• Problem statement
Collect all lines below with the string "MATRIX".

Change detection data
- - - - -
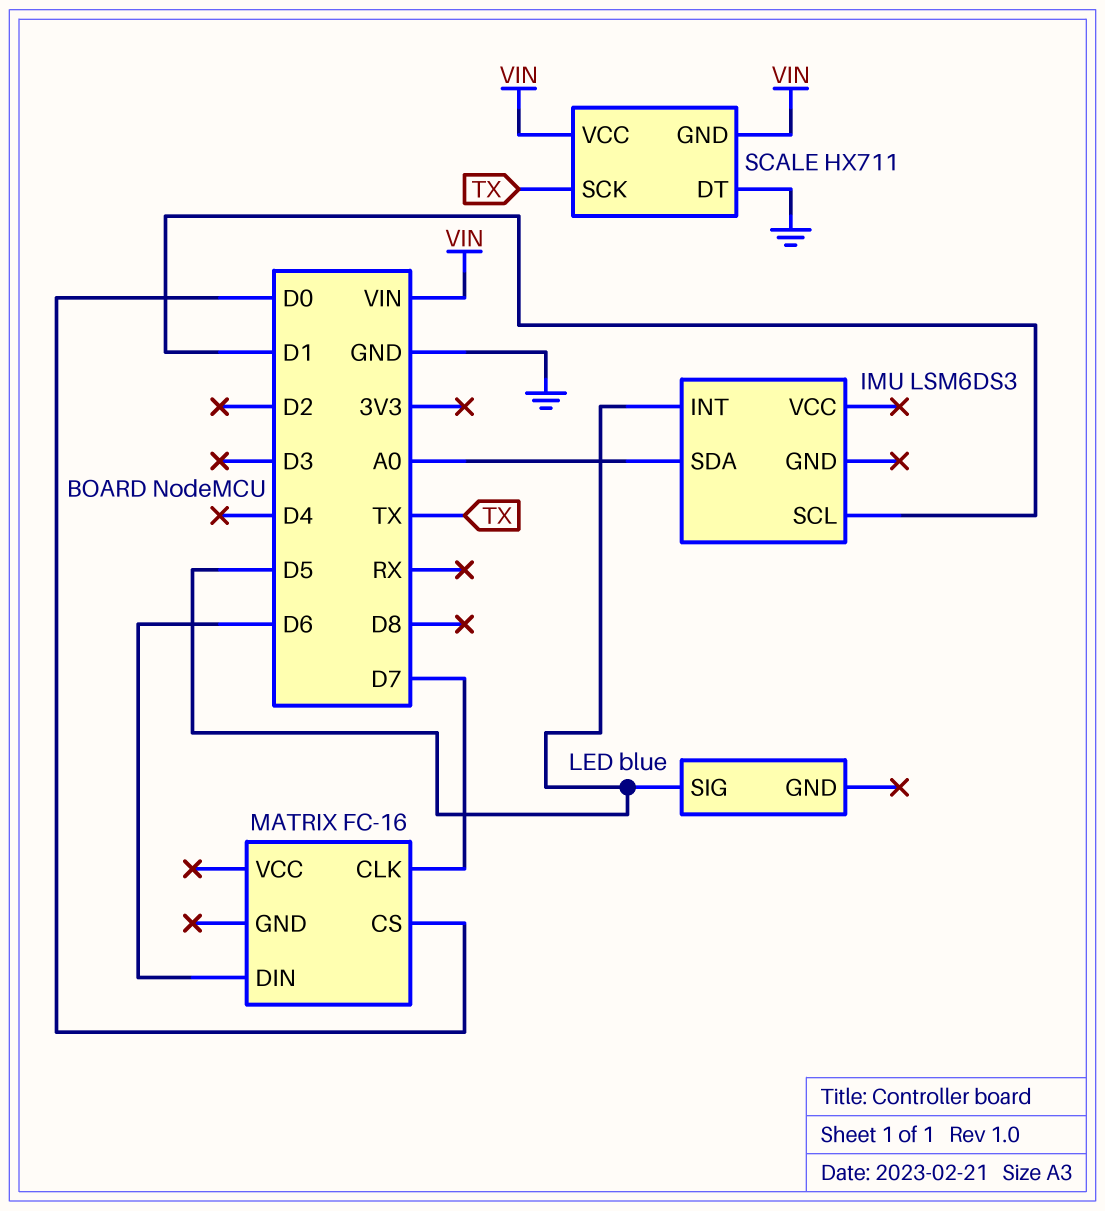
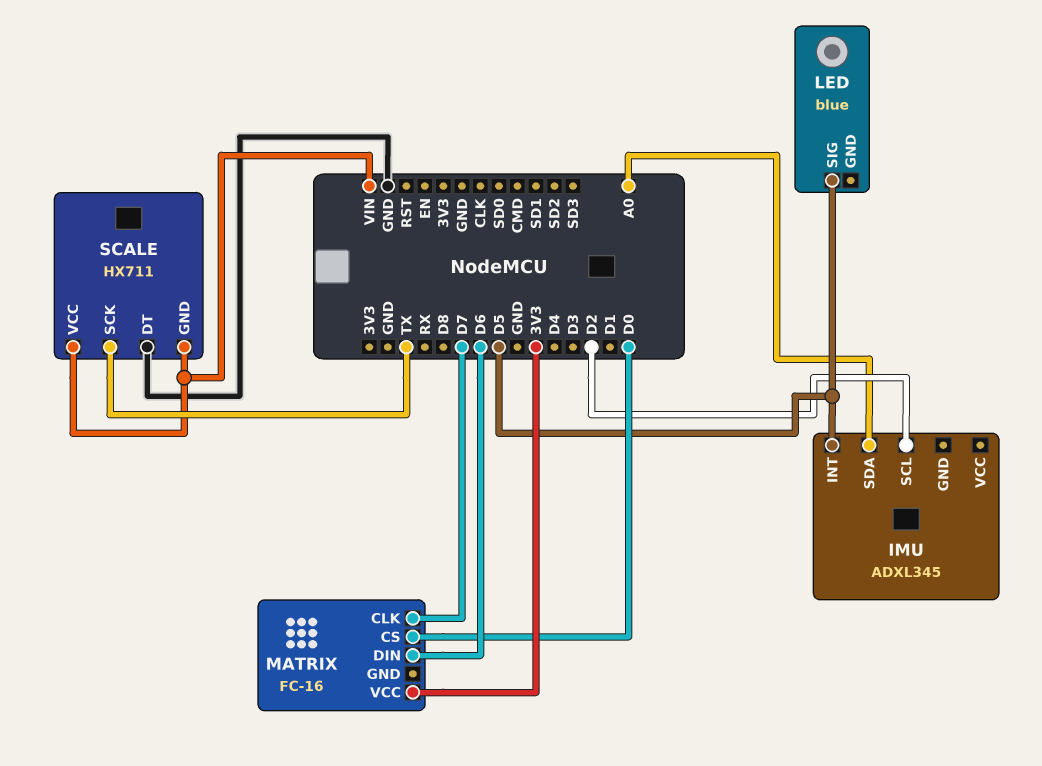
IMU: LSM6DS3 -> ADXL345
IMU pin SCL: D1 -> D2
MATRIX pin VCC: none -> 3V3

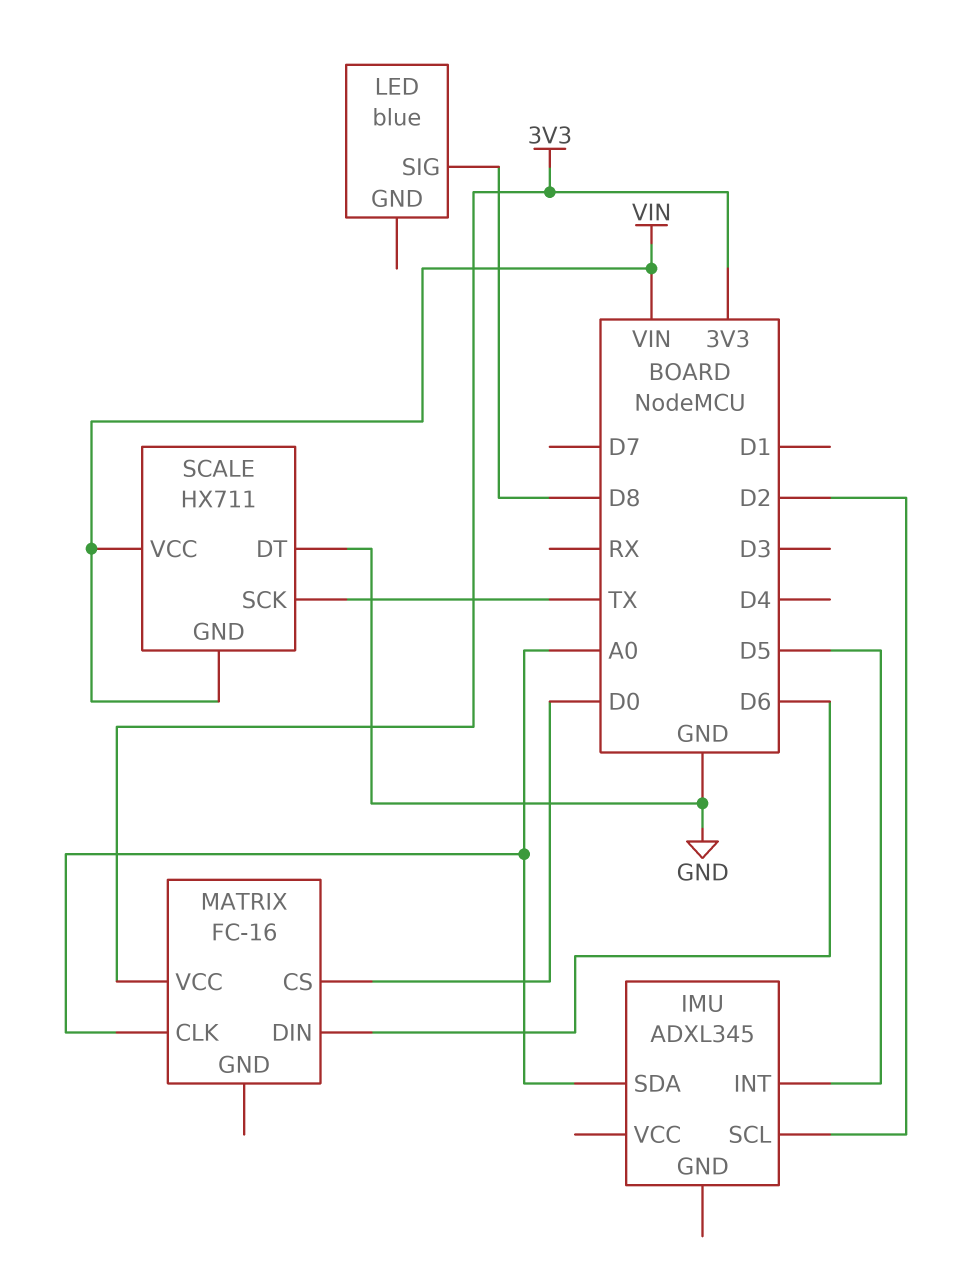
LED pin SIG: D5 -> D8
MATRIX pin CLK: D7 -> A0

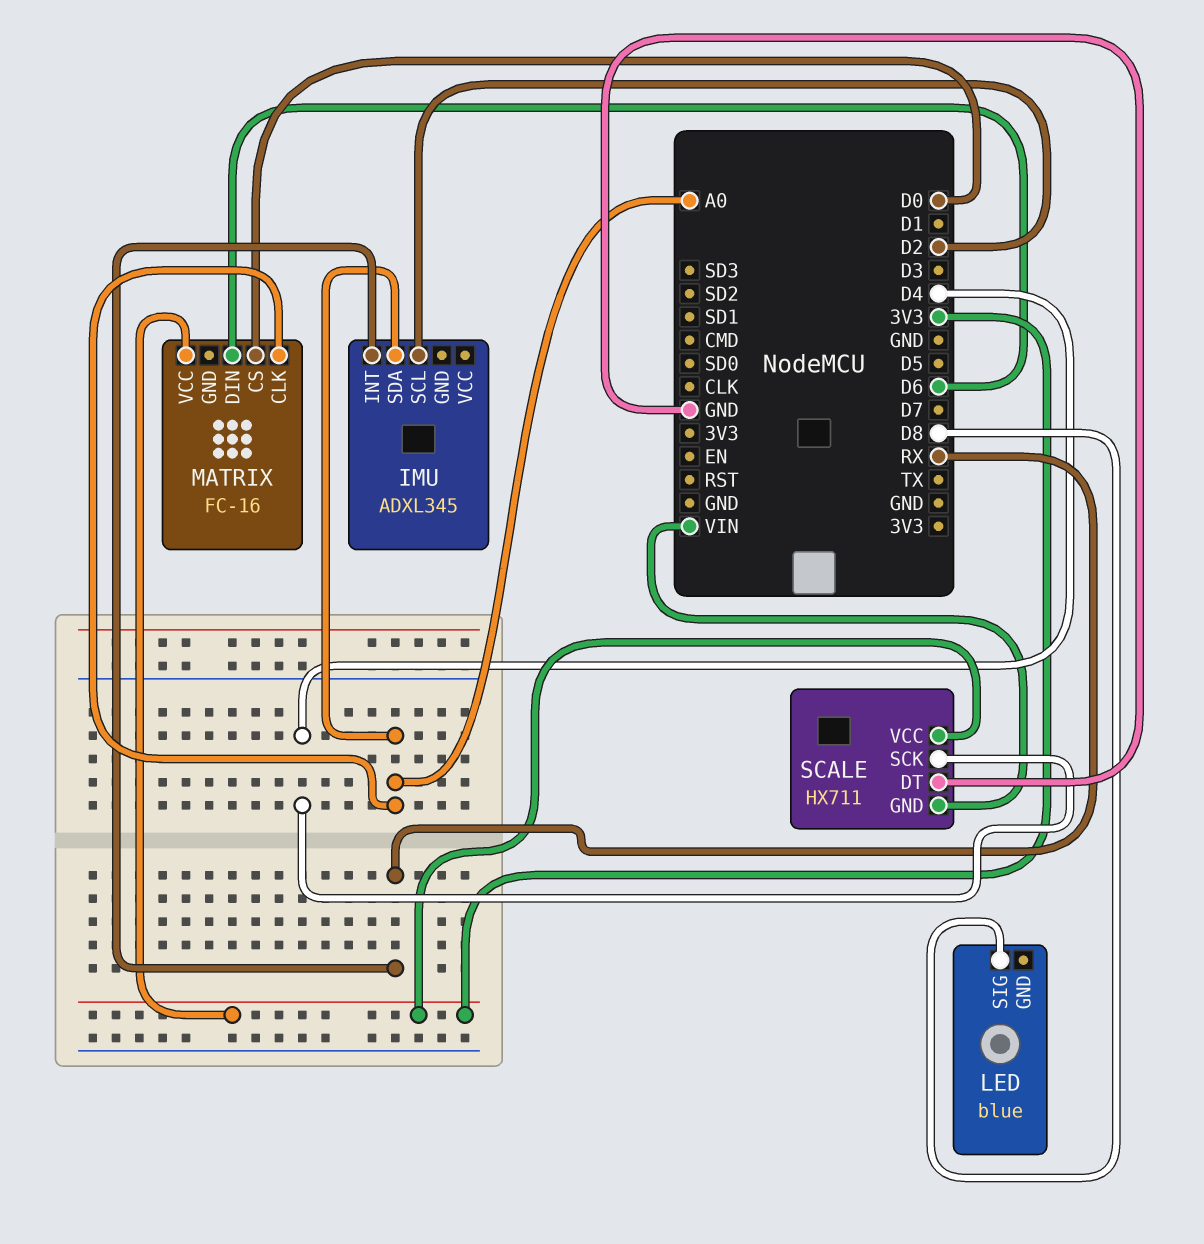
IMU pin INT: D5 -> RX
SCALE pin SCK: TX -> D4
SCALE pin VCC: VIN -> 3V3

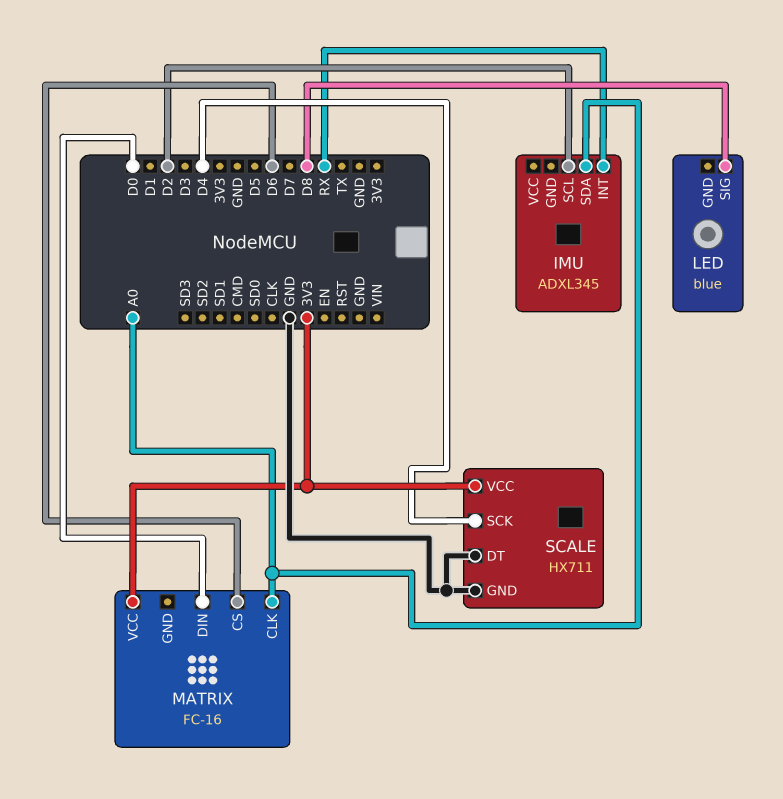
MATRIX pin CS: D0 -> D6
MATRIX pin DIN: D6 -> D0
SCALE pin GND: VIN -> GND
- - - - -
• Solution to this problem
MATRIX pin VCC: none -> 3V3
MATRIX pin CLK: D7 -> A0
MATRIX pin CS: D0 -> D6
MATRIX pin DIN: D6 -> D0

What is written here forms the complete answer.